Your instructions: Drop every picture and give the entries back exactly.

Provided data:
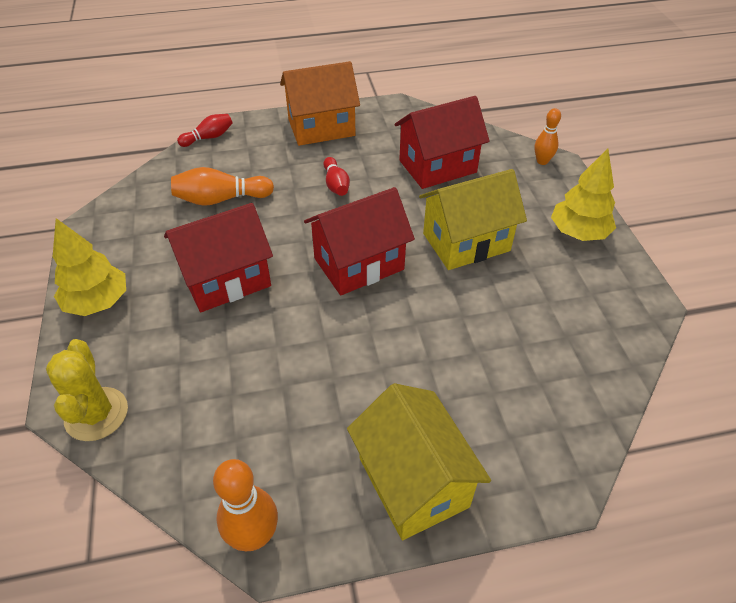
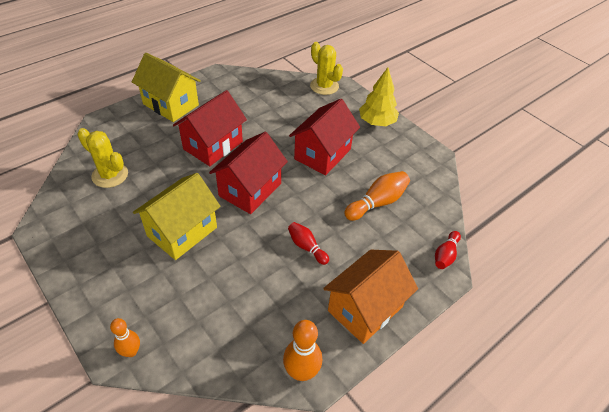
camera: 150 degrees right, 0 degrees up
(254, 536) = (227, 74): orange bowling pin -> orange bowling pin (301, 372)
(437, 166) = (232, 301): red house -> red house (213, 145)
(551, 354) = (110, 175): none -> yellow cactus
(578, 233) = (92, 273): yellow tree -> none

The completed task:
camera: 150 degrees right, 0 degrees up
(254, 536) = (227, 74): orange bowling pin -> orange bowling pin (301, 372)
(437, 166) = (232, 301): red house -> red house (213, 145)
(551, 354) = (110, 175): none -> yellow cactus
(578, 233) = (92, 273): yellow tree -> none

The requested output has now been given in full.